--- START ---
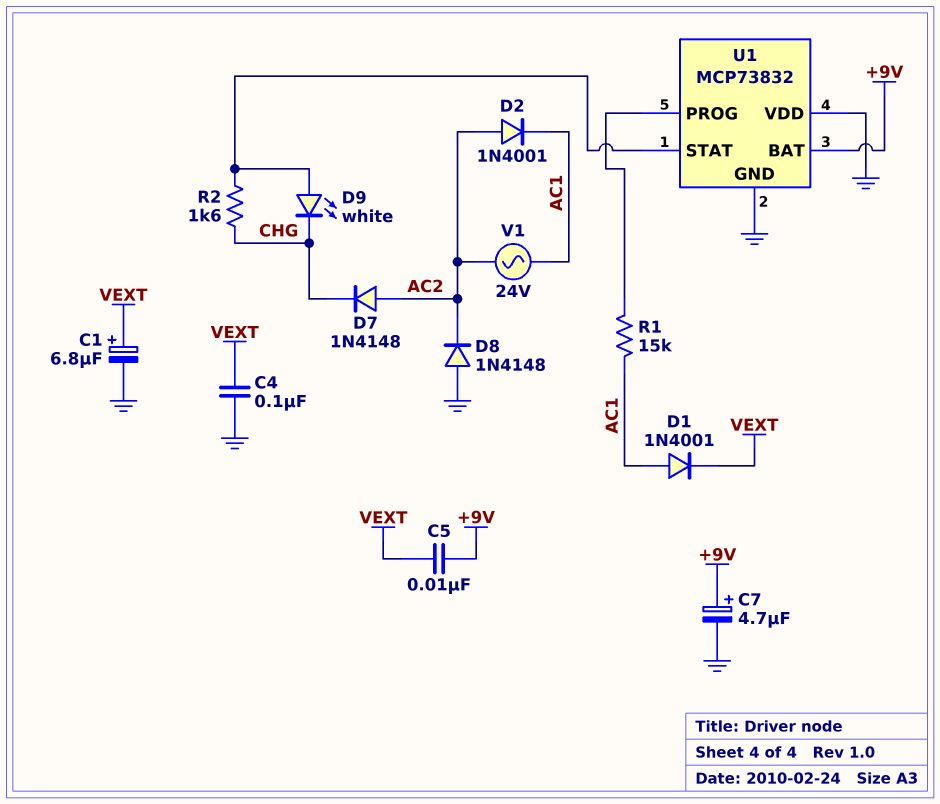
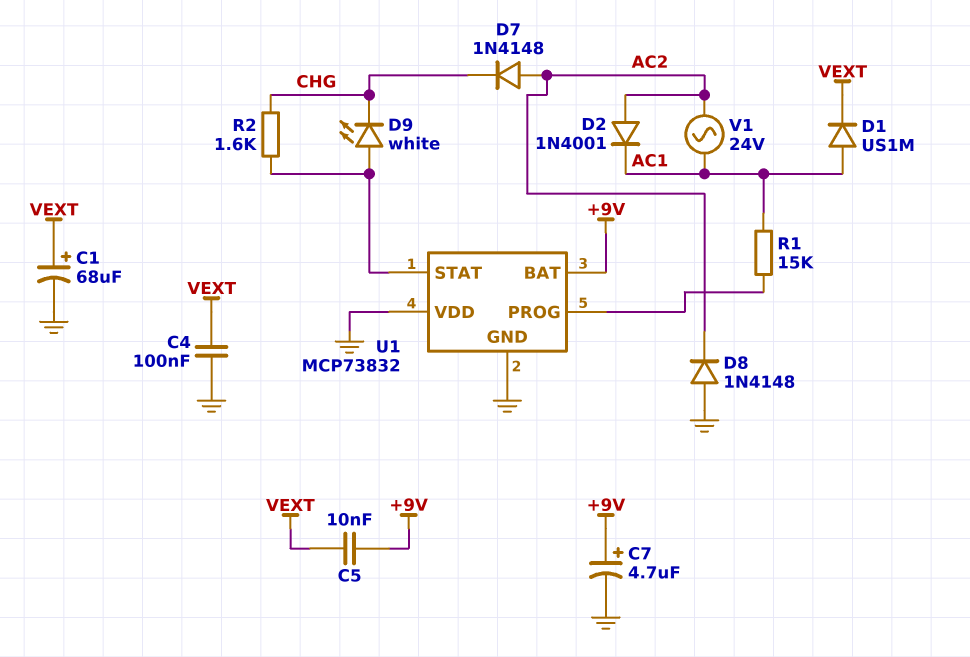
C1: 6.8uF (plus VEXT, minus GND) -> 68uF (plus VEXT, minus GND)
D1: diode 1N4001 (A AC1, K VEXT) -> diode US1M (A AC1, K VEXT)

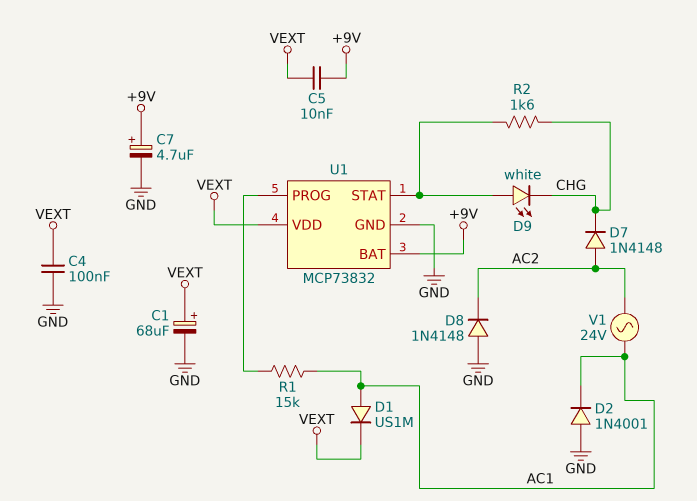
D2: diode 1N4001 (A AC2, K AC1) -> diode 1N4001 (A GND, K AC1)
U1 pin VDD: GND -> VEXT

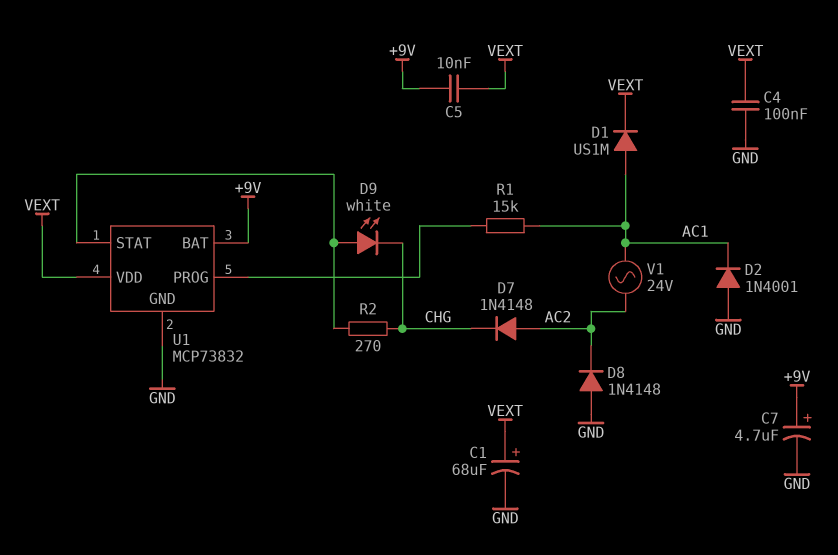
R2: 1.6k (CHG, U1/STAT) -> 270 (CHG, U1/STAT)

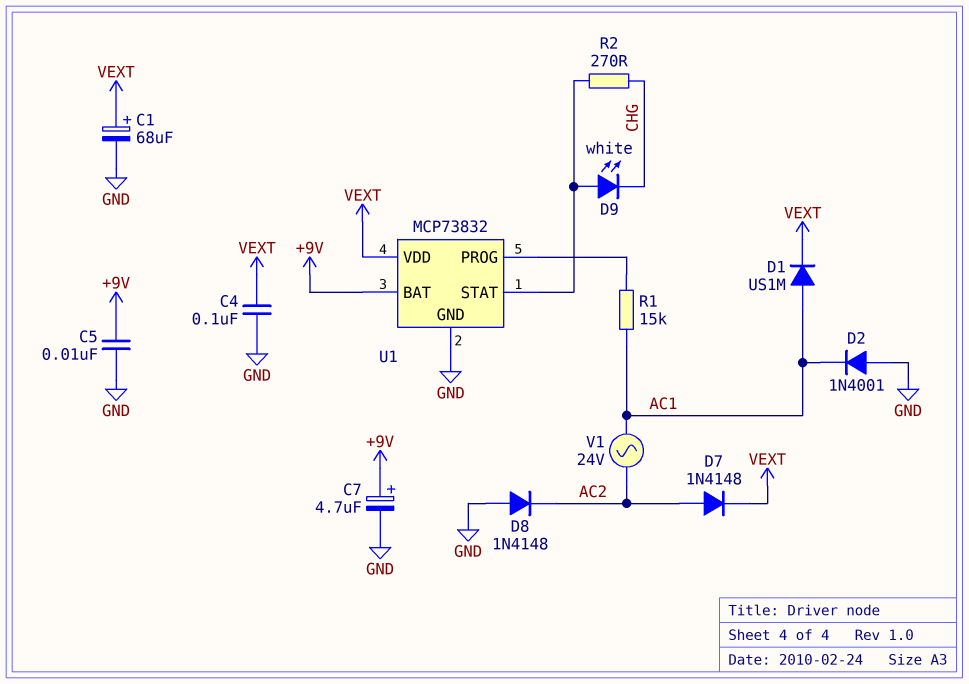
C5: 10nF (+9V, VEXT) -> 10nF (+9V, GND)
D7: diode 1N4148 (A AC2, K CHG) -> diode 1N4148 (A AC2, K VEXT)

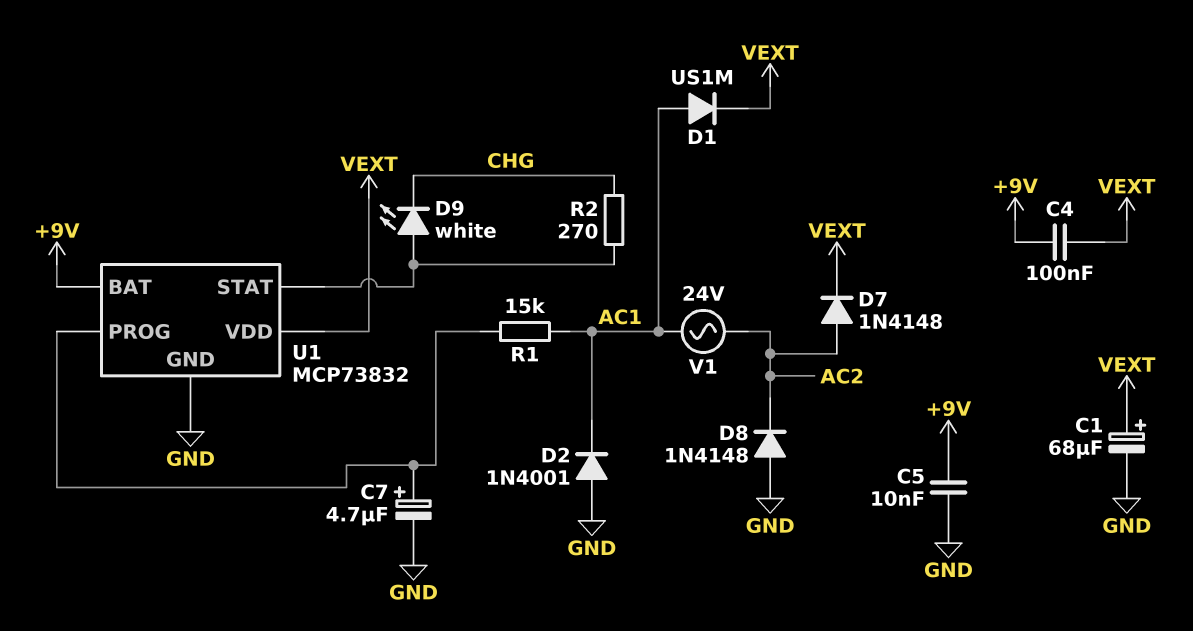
C4: 100nF (GND, VEXT) -> 100nF (+9V, VEXT)
C7: 4.7uF (plus +9V, minus GND) -> 4.7uF (plus U1/PROG, minus GND)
--- END ---
Task instructions:
Write out the listing word for word, omitting the pictures it holds.

Output of the exercise:
C1: 6.8uF (plus VEXT, minus GND) -> 68uF (plus VEXT, minus GND)
D1: diode 1N4001 (A AC1, K VEXT) -> diode US1M (A AC1, K VEXT)

D2: diode 1N4001 (A AC2, K AC1) -> diode 1N4001 (A GND, K AC1)
U1 pin VDD: GND -> VEXT

R2: 1.6k (CHG, U1/STAT) -> 270 (CHG, U1/STAT)

C5: 10nF (+9V, VEXT) -> 10nF (+9V, GND)
D7: diode 1N4148 (A AC2, K CHG) -> diode 1N4148 (A AC2, K VEXT)

C4: 100nF (GND, VEXT) -> 100nF (+9V, VEXT)
C7: 4.7uF (plus +9V, minus GND) -> 4.7uF (plus U1/PROG, minus GND)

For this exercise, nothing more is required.